- [WHAT IS NEEDED] Retype each line of the listing below, from the first through the one holding "first_place: [404, 90, 502, 101]", with no other lines.

- [TASK INPUT]

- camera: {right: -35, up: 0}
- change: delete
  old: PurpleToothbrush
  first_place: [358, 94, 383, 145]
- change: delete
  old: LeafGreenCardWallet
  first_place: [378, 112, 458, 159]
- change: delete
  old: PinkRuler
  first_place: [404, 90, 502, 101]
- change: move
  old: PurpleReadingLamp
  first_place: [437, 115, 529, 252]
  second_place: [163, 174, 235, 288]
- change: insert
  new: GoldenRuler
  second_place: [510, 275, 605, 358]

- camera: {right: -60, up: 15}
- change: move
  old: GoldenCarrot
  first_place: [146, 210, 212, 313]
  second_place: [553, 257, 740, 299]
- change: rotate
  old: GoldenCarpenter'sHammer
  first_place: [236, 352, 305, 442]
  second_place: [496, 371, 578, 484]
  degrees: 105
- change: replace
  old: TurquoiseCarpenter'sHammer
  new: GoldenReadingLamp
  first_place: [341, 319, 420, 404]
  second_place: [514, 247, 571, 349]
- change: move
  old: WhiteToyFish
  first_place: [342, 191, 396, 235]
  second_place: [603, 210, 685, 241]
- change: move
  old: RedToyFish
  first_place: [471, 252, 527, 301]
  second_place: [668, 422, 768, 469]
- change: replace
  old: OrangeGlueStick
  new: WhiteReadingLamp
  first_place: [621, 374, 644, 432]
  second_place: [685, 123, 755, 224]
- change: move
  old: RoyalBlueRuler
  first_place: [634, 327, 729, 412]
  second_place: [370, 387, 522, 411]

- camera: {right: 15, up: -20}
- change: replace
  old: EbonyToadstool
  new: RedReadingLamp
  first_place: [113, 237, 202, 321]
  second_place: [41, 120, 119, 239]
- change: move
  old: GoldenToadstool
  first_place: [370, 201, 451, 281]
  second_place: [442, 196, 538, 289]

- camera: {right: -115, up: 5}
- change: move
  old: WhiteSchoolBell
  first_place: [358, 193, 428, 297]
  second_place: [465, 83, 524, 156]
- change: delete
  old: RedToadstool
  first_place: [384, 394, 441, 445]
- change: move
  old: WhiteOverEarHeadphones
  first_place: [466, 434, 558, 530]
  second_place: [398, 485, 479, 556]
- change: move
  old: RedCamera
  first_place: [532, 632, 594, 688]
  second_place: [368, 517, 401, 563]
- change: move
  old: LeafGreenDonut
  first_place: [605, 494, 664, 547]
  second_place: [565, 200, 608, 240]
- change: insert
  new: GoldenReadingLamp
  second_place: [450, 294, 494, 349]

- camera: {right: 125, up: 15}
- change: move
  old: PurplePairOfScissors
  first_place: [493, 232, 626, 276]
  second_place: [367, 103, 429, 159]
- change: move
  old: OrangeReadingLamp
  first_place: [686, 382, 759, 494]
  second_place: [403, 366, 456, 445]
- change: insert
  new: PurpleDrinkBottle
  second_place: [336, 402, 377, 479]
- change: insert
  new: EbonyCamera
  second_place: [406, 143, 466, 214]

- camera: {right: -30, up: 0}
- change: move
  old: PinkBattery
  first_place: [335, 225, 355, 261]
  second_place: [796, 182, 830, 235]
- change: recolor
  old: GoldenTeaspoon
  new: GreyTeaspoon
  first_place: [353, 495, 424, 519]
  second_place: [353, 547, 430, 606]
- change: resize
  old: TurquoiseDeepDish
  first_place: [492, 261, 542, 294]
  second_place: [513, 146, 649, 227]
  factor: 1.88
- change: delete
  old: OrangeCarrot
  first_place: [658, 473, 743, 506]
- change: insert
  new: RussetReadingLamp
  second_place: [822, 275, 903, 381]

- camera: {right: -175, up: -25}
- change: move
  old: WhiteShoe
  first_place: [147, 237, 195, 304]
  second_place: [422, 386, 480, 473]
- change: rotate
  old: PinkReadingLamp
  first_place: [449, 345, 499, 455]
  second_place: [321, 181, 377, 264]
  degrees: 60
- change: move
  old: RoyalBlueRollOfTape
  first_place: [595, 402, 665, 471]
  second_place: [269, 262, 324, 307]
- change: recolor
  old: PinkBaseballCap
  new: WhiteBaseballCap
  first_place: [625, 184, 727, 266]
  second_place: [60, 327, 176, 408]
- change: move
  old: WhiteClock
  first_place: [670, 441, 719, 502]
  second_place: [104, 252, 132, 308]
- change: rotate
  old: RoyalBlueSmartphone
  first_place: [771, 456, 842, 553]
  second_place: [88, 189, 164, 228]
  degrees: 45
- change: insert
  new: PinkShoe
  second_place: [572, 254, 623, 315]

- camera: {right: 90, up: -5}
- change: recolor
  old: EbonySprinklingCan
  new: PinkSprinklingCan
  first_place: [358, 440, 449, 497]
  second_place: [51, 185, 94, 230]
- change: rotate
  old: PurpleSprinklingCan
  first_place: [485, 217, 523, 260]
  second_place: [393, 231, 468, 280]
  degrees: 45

- [FINISHED TASK]
- camera: {right: -35, up: 0}
- change: delete
  old: PurpleToothbrush
  first_place: [358, 94, 383, 145]
- change: delete
  old: LeafGreenCardWallet
  first_place: [378, 112, 458, 159]
- change: delete
  old: PinkRuler
  first_place: [404, 90, 502, 101]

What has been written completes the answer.